ABOUT THIS EXERCISE:
Filter the records for lines holding the string "none".
START EXERCISE MATERIAL
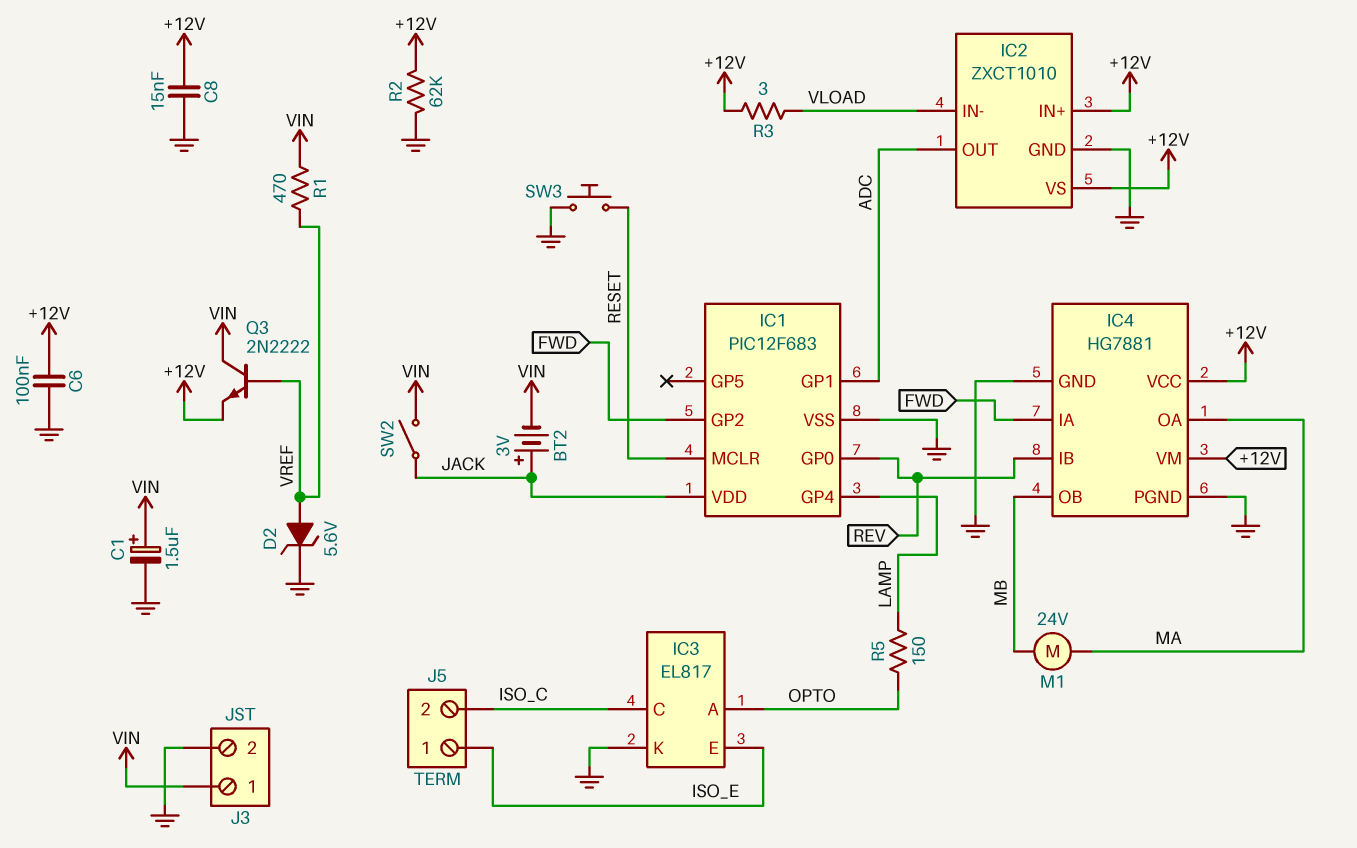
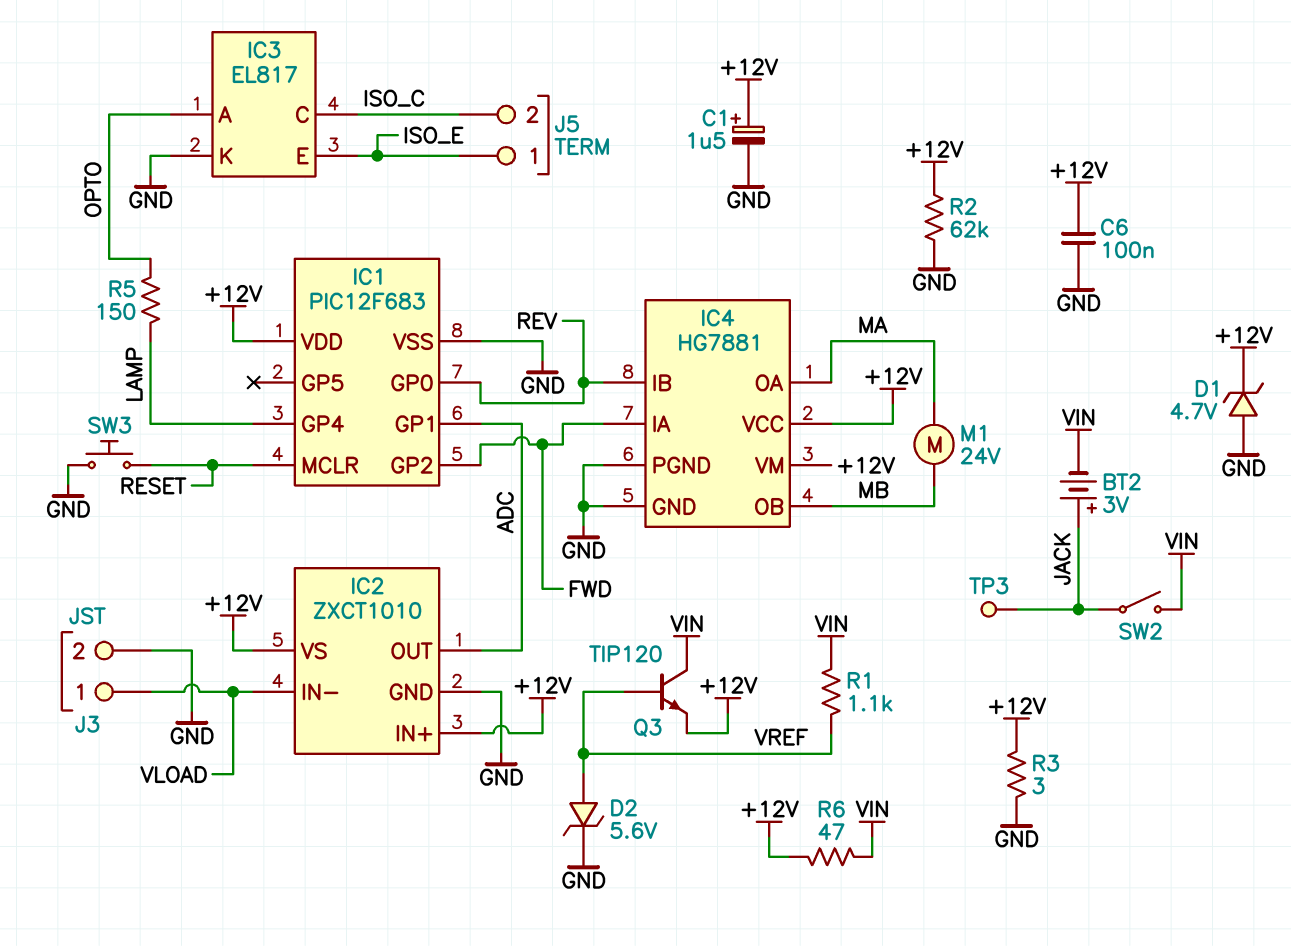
C1: 1.5uF (plus VIN, minus GND) -> 1.5uF (plus +12V, minus GND)
C8: 15nF (+12V, GND) -> none
D1: none -> zener 4.7V (A GND, K +12V)
IC1 pin VDD: JACK -> +12V
J3 pin 1: VIN -> VLOAD
Q3: NPN 2N2222 (B VREF, C VIN, E +12V) -> NPN TIP120 (B VREF, C VIN, E +12V)
R1: 470 (VIN, VREF) -> 1.1k (VIN, VREF)
R3: 3 (+12V, VLOAD) -> 3 (+12V, GND)
R6: none -> 47 (+12V, VIN)
TP3: none -> test point (JACK)

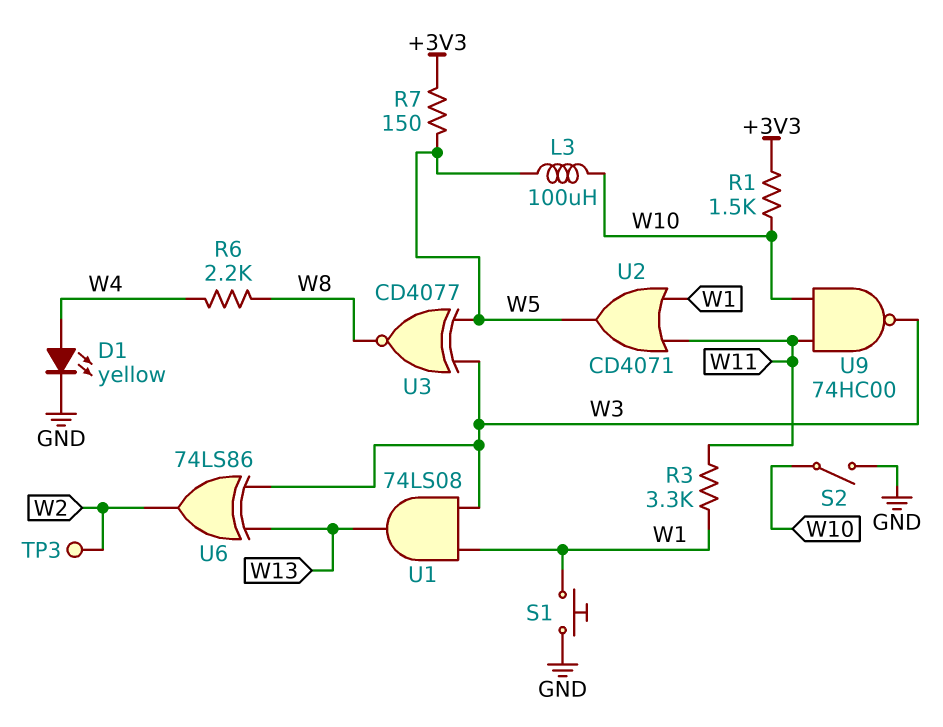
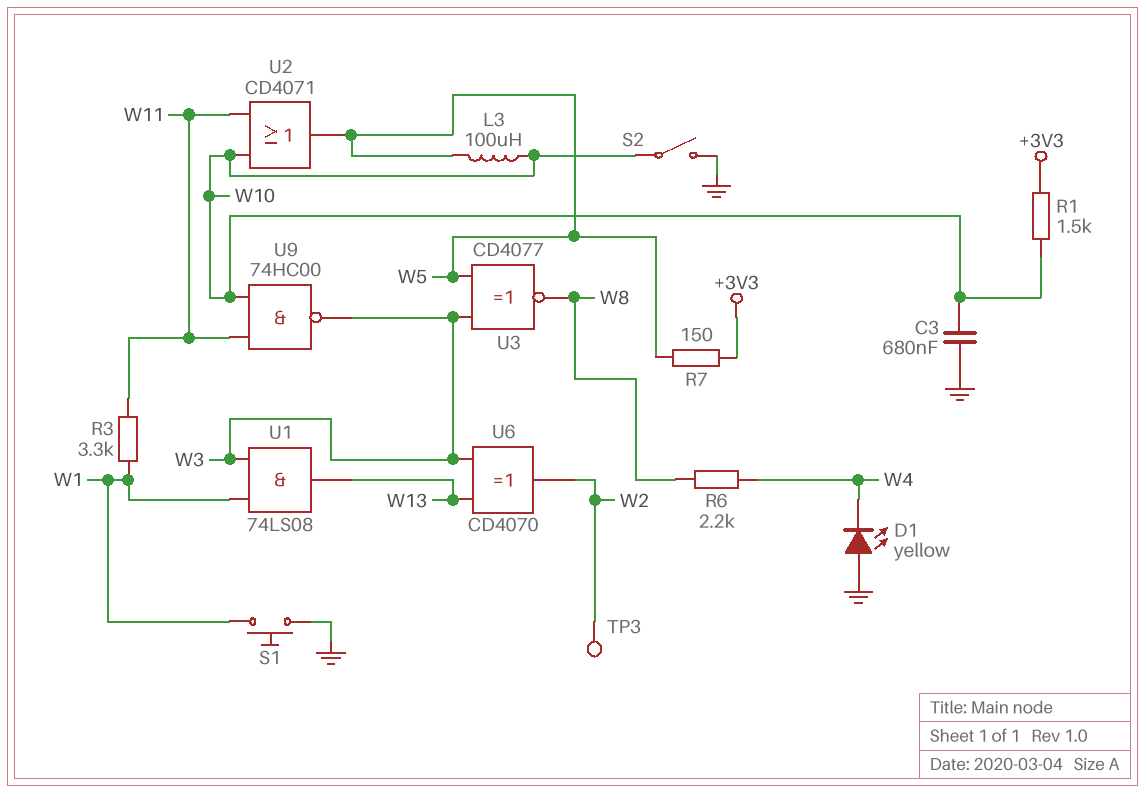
C3: none -> 680nF (GND, W10)
D1: LED yellow (A W4, K GND) -> LED yellow (A GND, K W4)
U2: OR CD4071 (in W1, in W11, out W5) -> OR CD4071 (in W10, in W11, out W5)
U6: XOR 74LS86 (in W3, in W13, out W2) -> XOR CD4070 (in W3, in W13, out W2)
END EXERCISE MATERIAL
EXPECTED ANSWER:
C8: 15nF (+12V, GND) -> none
D1: none -> zener 4.7V (A GND, K +12V)
R6: none -> 47 (+12V, VIN)
TP3: none -> test point (JACK)
C3: none -> 680nF (GND, W10)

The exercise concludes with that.